*TASK REQUIREMENTS*
Which lines of the entries contain the string "appeared"? Copy each of them.

Source records:
# # # #

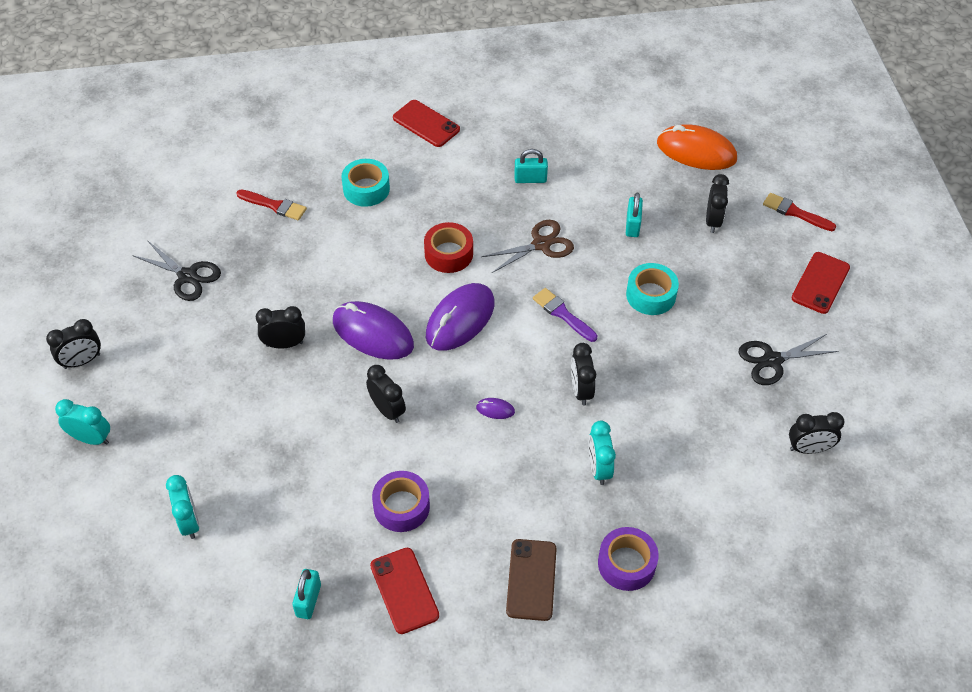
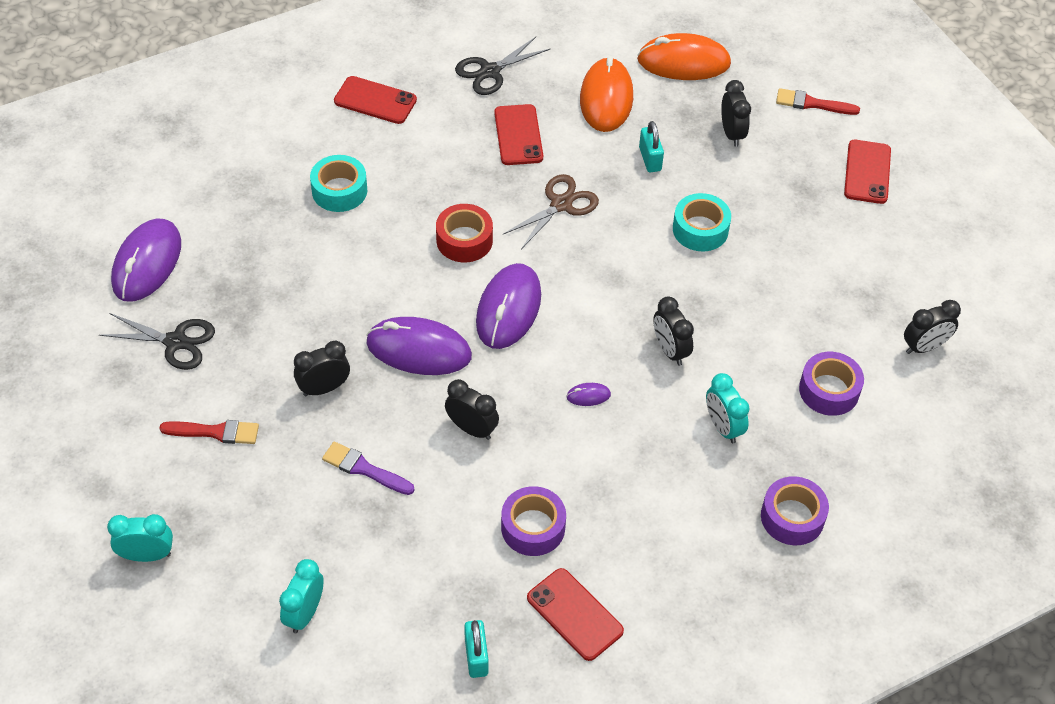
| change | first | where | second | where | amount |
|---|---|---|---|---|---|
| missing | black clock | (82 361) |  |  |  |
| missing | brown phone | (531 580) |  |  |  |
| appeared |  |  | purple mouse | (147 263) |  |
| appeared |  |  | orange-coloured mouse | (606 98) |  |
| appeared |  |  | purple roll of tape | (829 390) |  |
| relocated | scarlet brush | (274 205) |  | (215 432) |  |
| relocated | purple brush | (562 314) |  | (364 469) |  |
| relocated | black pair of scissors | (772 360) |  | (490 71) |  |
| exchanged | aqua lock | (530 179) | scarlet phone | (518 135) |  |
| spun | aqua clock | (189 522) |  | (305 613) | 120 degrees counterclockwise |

# # # #

*RESULT FOR THIS TASK*
| appeared |  |  | purple mouse | (147 263) |  |
| appeared |  |  | orange-coloured mouse | (606 98) |  |
| appeared |  |  | purple roll of tape | (829 390) |  |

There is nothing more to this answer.